Work instruction ▸ Only text belongs in your copy of the listing below; reproduce it exactly and leave out the pictures.

Information shown ▸
- - - - - - -
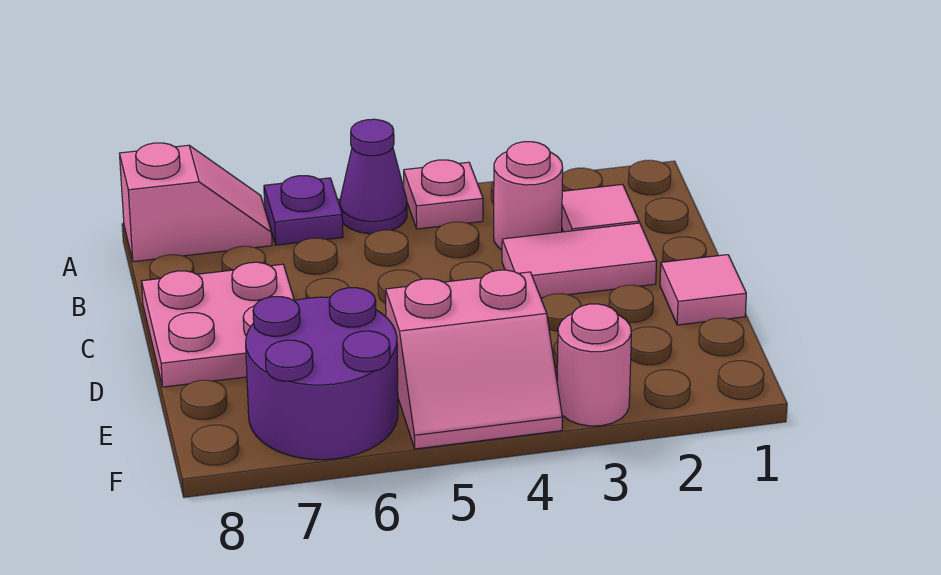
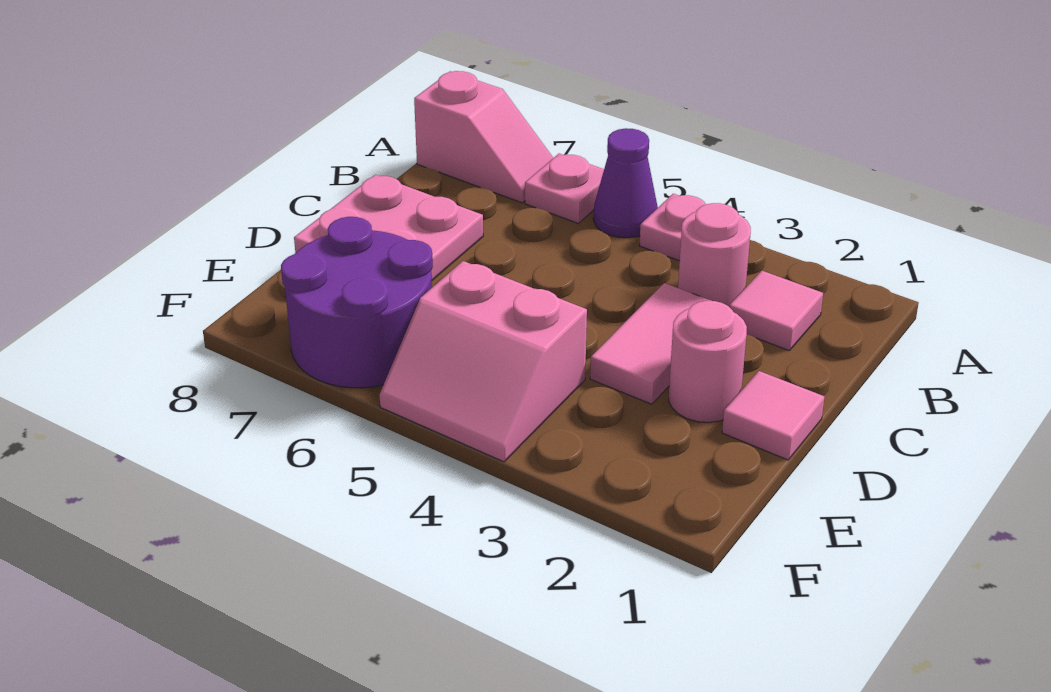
purple plate A6 level 1 -> pink plate A6 level 1
pink tile C2:C3 level 1 -> pink tile C3:D3 level 1
pink round brick F3 level 1 -> pink round brick D2 level 1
- - - - - - -
Task solution ▸
purple plate A6 level 1 -> pink plate A6 level 1
pink tile C2:C3 level 1 -> pink tile C3:D3 level 1
pink round brick F3 level 1 -> pink round brick D2 level 1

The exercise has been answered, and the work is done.